### [What is expected]
Transcribe the full listing so that each line reads as it does in the original.

### [Given entries]
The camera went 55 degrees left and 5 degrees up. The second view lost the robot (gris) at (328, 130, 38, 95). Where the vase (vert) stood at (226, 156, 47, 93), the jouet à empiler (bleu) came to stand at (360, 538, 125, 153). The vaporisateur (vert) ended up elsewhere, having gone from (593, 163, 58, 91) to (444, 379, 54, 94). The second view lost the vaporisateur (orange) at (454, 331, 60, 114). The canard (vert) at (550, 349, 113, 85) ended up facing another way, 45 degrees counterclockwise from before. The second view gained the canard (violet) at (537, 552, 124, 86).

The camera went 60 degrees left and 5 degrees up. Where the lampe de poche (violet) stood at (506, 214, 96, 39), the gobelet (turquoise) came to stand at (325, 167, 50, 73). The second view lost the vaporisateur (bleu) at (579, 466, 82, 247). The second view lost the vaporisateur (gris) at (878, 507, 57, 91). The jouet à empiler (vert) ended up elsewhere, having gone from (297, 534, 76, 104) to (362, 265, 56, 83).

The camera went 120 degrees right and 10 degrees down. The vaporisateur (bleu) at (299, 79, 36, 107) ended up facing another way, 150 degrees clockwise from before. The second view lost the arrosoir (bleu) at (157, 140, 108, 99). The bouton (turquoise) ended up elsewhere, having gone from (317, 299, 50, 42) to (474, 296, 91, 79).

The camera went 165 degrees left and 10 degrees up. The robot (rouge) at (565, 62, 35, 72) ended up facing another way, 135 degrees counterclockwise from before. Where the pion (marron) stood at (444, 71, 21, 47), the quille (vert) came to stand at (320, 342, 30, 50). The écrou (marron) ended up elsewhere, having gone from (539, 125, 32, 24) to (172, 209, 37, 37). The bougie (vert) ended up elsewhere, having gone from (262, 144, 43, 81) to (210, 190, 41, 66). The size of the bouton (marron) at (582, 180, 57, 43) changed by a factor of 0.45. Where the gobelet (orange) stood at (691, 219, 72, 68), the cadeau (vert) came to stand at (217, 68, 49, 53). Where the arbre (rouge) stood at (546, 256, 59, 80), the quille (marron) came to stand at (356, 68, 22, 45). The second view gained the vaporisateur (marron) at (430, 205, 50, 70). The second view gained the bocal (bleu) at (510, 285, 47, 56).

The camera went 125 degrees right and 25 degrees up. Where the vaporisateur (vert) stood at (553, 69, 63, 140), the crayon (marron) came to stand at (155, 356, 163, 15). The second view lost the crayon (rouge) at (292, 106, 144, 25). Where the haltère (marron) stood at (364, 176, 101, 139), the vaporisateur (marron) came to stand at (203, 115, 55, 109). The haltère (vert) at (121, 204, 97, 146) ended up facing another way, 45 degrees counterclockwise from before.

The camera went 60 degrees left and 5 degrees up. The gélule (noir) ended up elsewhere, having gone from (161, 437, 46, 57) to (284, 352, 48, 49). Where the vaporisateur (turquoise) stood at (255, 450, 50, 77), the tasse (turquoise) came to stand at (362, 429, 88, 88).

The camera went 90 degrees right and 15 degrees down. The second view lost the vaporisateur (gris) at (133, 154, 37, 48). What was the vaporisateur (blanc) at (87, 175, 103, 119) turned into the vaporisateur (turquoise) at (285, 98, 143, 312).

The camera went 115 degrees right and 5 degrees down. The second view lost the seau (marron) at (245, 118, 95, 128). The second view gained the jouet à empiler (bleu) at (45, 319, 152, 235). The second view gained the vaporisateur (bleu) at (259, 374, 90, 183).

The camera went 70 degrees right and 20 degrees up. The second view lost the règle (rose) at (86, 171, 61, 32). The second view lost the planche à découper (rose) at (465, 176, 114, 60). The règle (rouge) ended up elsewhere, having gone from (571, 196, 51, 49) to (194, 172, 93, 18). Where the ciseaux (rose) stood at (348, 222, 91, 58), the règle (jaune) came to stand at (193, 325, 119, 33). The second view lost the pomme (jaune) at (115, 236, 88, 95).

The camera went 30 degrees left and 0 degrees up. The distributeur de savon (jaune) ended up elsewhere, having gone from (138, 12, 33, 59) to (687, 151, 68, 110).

### [Solution for this task]
The camera went 55 degrees left and 5 degrees up. The second view lost the robot (gris) at (328, 130, 38, 95). Where the vase (vert) stood at (226, 156, 47, 93), the jouet à empiler (bleu) came to stand at (360, 538, 125, 153). The vaporisateur (vert) ended up elsewhere, having gone from (593, 163, 58, 91) to (444, 379, 54, 94). The second view lost the vaporisateur (orange) at (454, 331, 60, 114). The canard (vert) at (550, 349, 113, 85) ended up facing another way, 45 degrees counterclockwise from before. The second view gained the canard (violet) at (537, 552, 124, 86).

The camera went 60 degrees left and 5 degrees up. Where the lampe de poche (violet) stood at (506, 214, 96, 39), the gobelet (turquoise) came to stand at (325, 167, 50, 73). The second view lost the vaporisateur (bleu) at (579, 466, 82, 247). The second view lost the vaporisateur (gris) at (878, 507, 57, 91). The jouet à empiler (vert) ended up elsewhere, having gone from (297, 534, 76, 104) to (362, 265, 56, 83).

The camera went 120 degrees right and 10 degrees down. The vaporisateur (bleu) at (299, 79, 36, 107) ended up facing another way, 150 degrees clockwise from before. The second view lost the arrosoir (bleu) at (157, 140, 108, 99). The bouton (turquoise) ended up elsewhere, having gone from (317, 299, 50, 42) to (474, 296, 91, 79).

The camera went 165 degrees left and 10 degrees up. The robot (rouge) at (565, 62, 35, 72) ended up facing another way, 135 degrees counterclockwise from before. Where the pion (marron) stood at (444, 71, 21, 47), the quille (vert) came to stand at (320, 342, 30, 50). The écrou (marron) ended up elsewhere, having gone from (539, 125, 32, 24) to (172, 209, 37, 37). The bougie (vert) ended up elsewhere, having gone from (262, 144, 43, 81) to (210, 190, 41, 66). The size of the bouton (marron) at (582, 180, 57, 43) changed by a factor of 0.45. Where the gobelet (orange) stood at (691, 219, 72, 68), the cadeau (vert) came to stand at (217, 68, 49, 53). Where the arbre (rouge) stood at (546, 256, 59, 80), the quille (marron) came to stand at (356, 68, 22, 45). The second view gained the vaporisateur (marron) at (430, 205, 50, 70). The second view gained the bocal (bleu) at (510, 285, 47, 56).

The camera went 125 degrees right and 25 degrees up. Where the vaporisateur (vert) stood at (553, 69, 63, 140), the crayon (marron) came to stand at (155, 356, 163, 15). The second view lost the crayon (rouge) at (292, 106, 144, 25). Where the haltère (marron) stood at (364, 176, 101, 139), the vaporisateur (marron) came to stand at (203, 115, 55, 109). The haltère (vert) at (121, 204, 97, 146) ended up facing another way, 45 degrees counterclockwise from before.

The camera went 60 degrees left and 5 degrees up. The gélule (noir) ended up elsewhere, having gone from (161, 437, 46, 57) to (284, 352, 48, 49). Where the vaporisateur (turquoise) stood at (255, 450, 50, 77), the tasse (turquoise) came to stand at (362, 429, 88, 88).

The camera went 90 degrees right and 15 degrees down. The second view lost the vaporisateur (gris) at (133, 154, 37, 48). What was the vaporisateur (blanc) at (87, 175, 103, 119) turned into the vaporisateur (turquoise) at (285, 98, 143, 312).

The camera went 115 degrees right and 5 degrees down. The second view lost the seau (marron) at (245, 118, 95, 128). The second view gained the jouet à empiler (bleu) at (45, 319, 152, 235). The second view gained the vaporisateur (bleu) at (259, 374, 90, 183).

The camera went 70 degrees right and 20 degrees up. The second view lost the règle (rose) at (86, 171, 61, 32). The second view lost the planche à découper (rose) at (465, 176, 114, 60). The règle (rouge) ended up elsewhere, having gone from (571, 196, 51, 49) to (194, 172, 93, 18). Where the ciseaux (rose) stood at (348, 222, 91, 58), the règle (jaune) came to stand at (193, 325, 119, 33). The second view lost the pomme (jaune) at (115, 236, 88, 95).

The camera went 30 degrees left and 0 degrees up. The distributeur de savon (jaune) ended up elsewhere, having gone from (138, 12, 33, 59) to (687, 151, 68, 110).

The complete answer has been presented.